Your instructions: Output the entries exactly. Start at the first line, finish with the line containing "U6: NAND 74HC132", and omit the pictures.

Data to use:

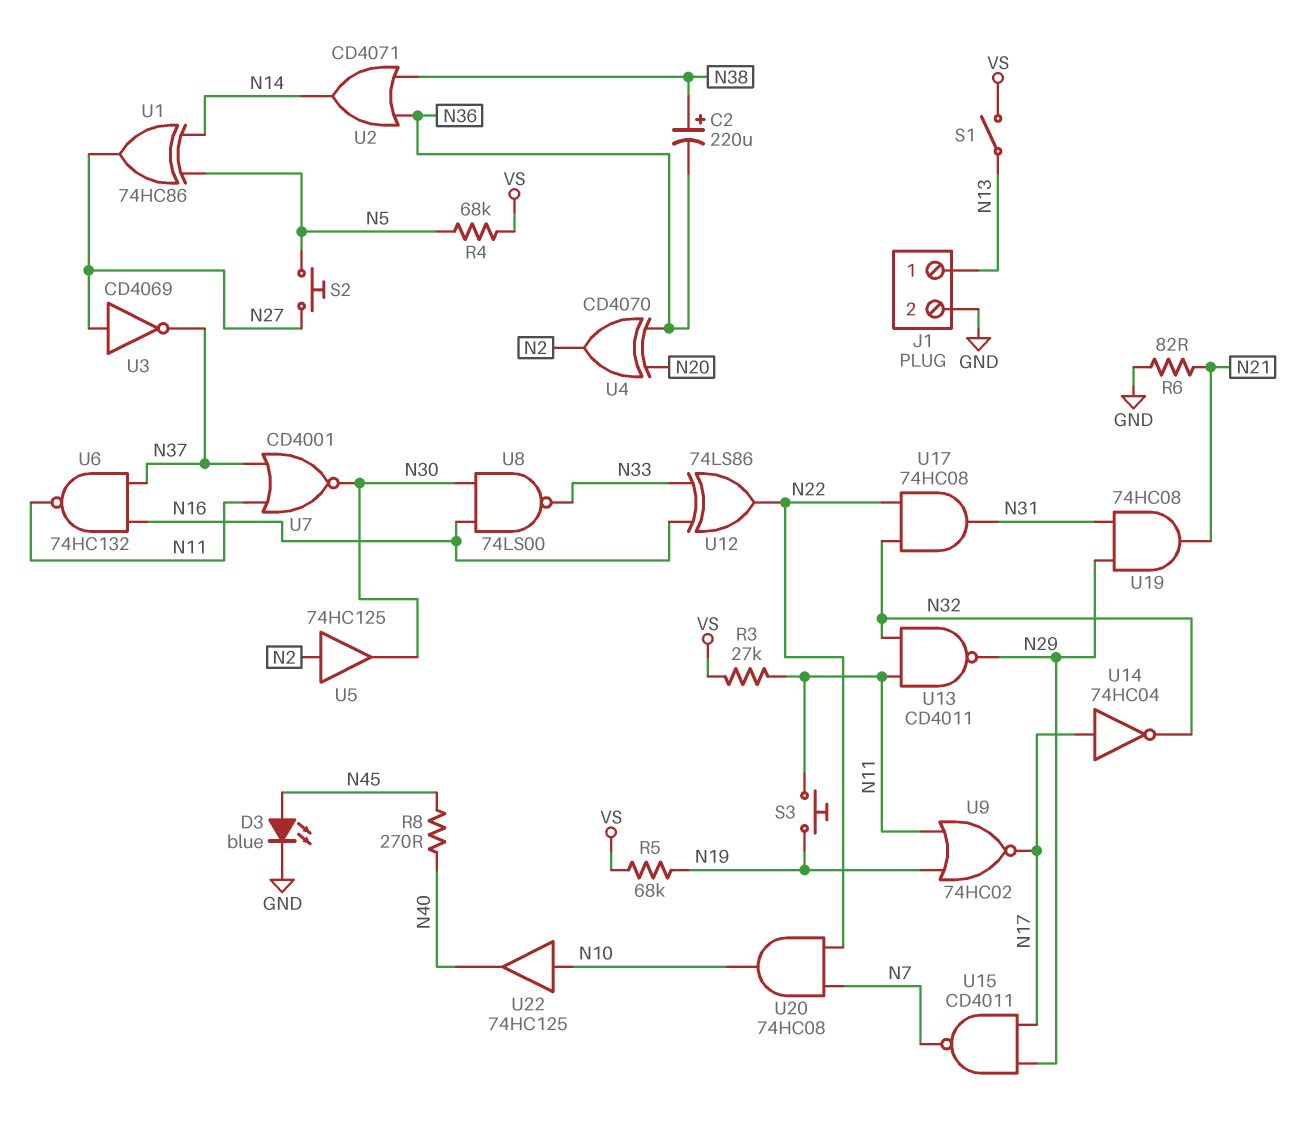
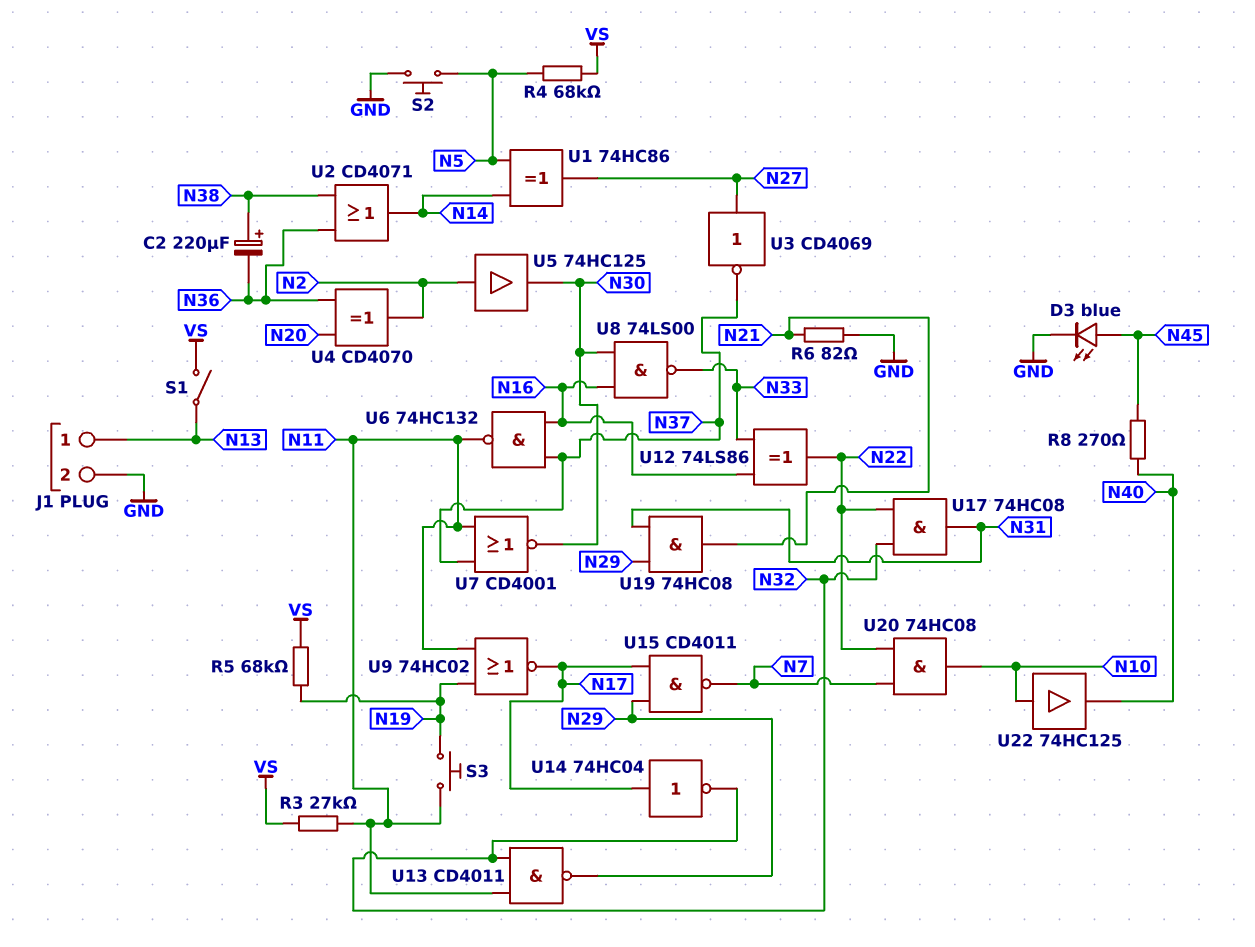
S2: button (N5, N27) -> button (GND, N5)

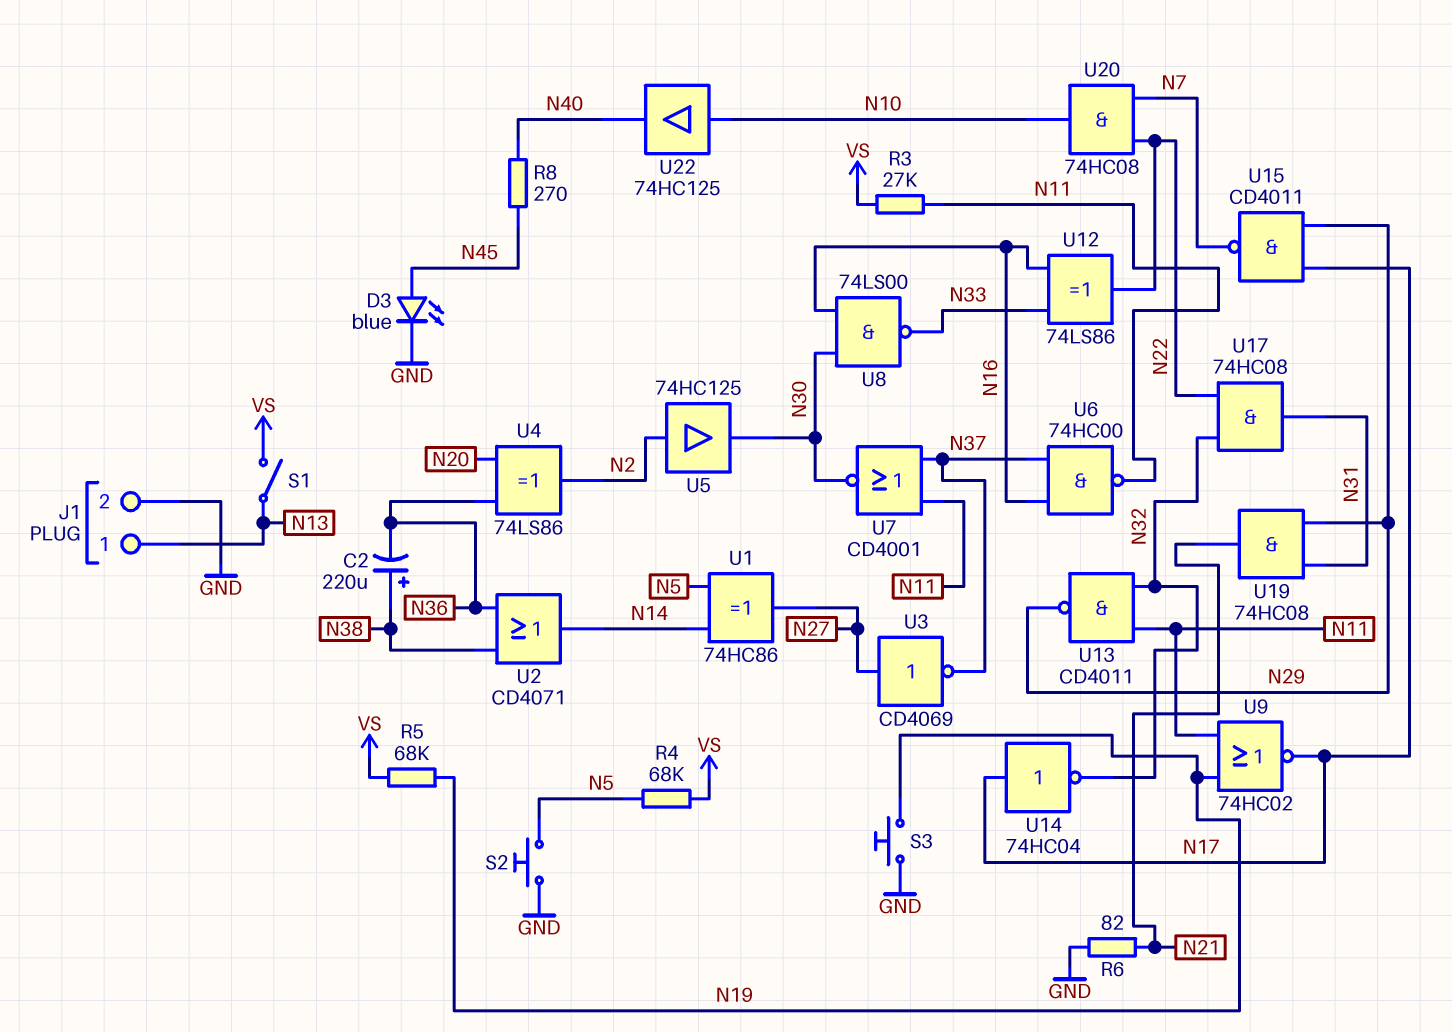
S3: button (N11, N19) -> button (GND, N19)
U4: XOR CD4070 (in N20, in N36, out N2) -> XOR 74LS86 (in N20, in N36, out N2)
U6: NAND 74HC132 (in N16, in N37, out N11) -> NAND 74HC00 (in N16, in N37, out N11)

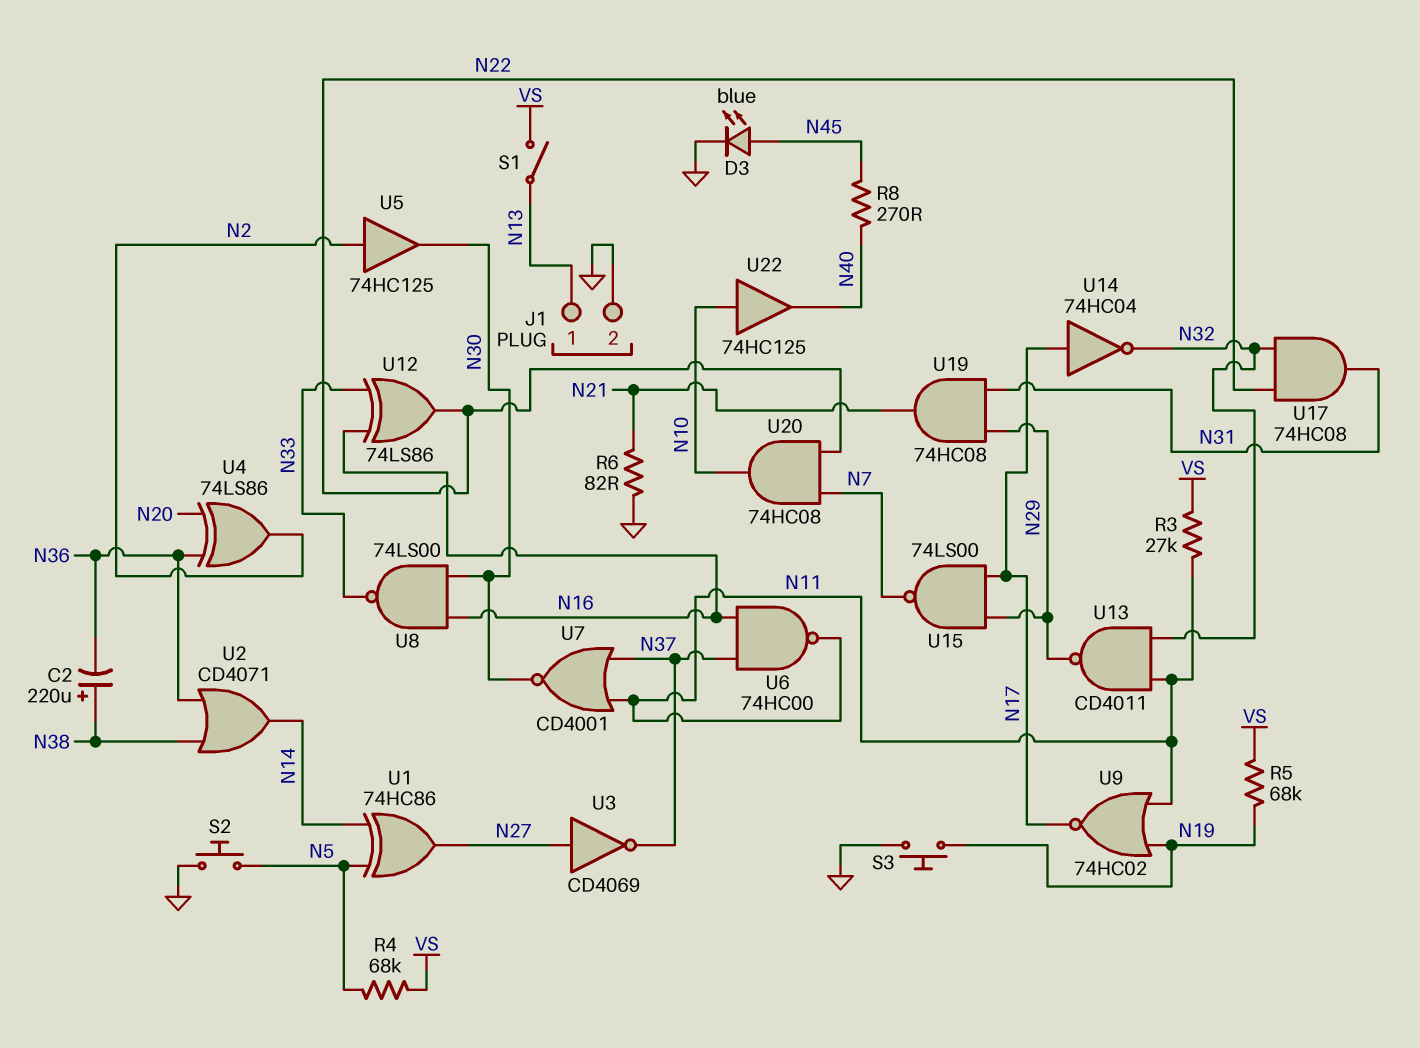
U15: NAND CD4011 (in N17, in N29, out N7) -> NAND 74LS00 (in N17, in N29, out N7)

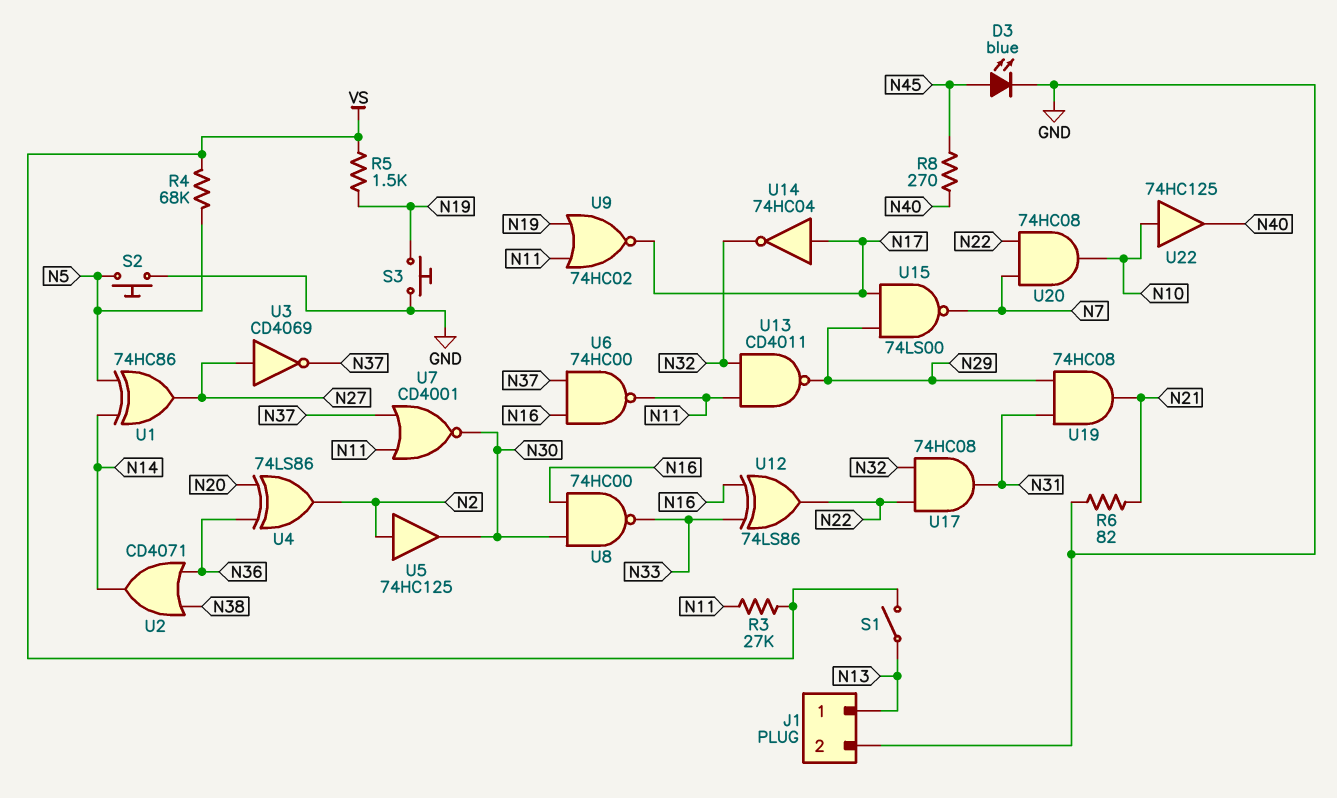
C2: 220uF (plus N38, minus N36) -> none
R5: 68k (N19, VS) -> 1.5k (N19, VS)
U8: NAND 74LS00 (in N16, in N30, out N33) -> NAND 74HC00 (in N16, in N30, out N33)

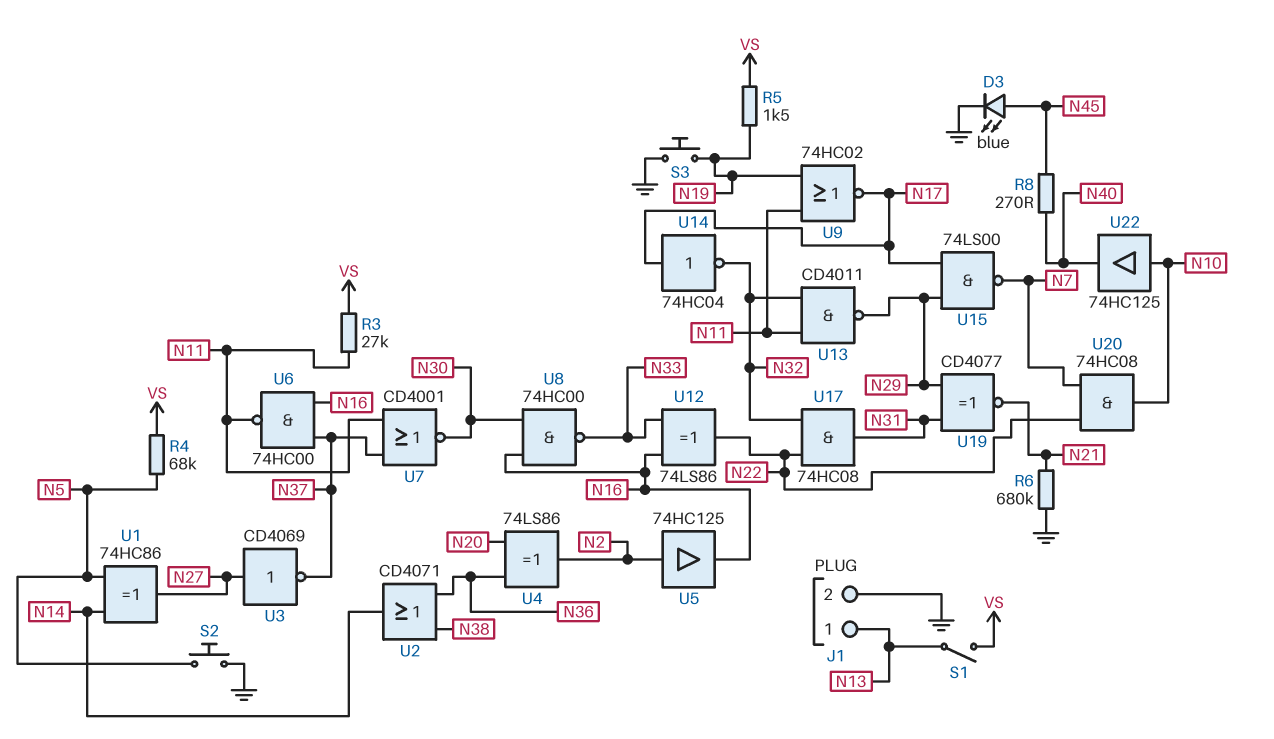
R6: 82 (GND, N21) -> 680k (GND, N21)
U5: buffer 74HC125 (in N2, out N30) -> buffer 74HC125 (in N2, out N16)
U19: AND 74HC08 (in N29, in N31, out N21) -> XNOR CD4077 (in N29, in N31, out N21)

Answer for the task:
S2: button (N5, N27) -> button (GND, N5)

S3: button (N11, N19) -> button (GND, N19)
U4: XOR CD4070 (in N20, in N36, out N2) -> XOR 74LS86 (in N20, in N36, out N2)
U6: NAND 74HC132 (in N16, in N37, out N11) -> NAND 74HC00 (in N16, in N37, out N11)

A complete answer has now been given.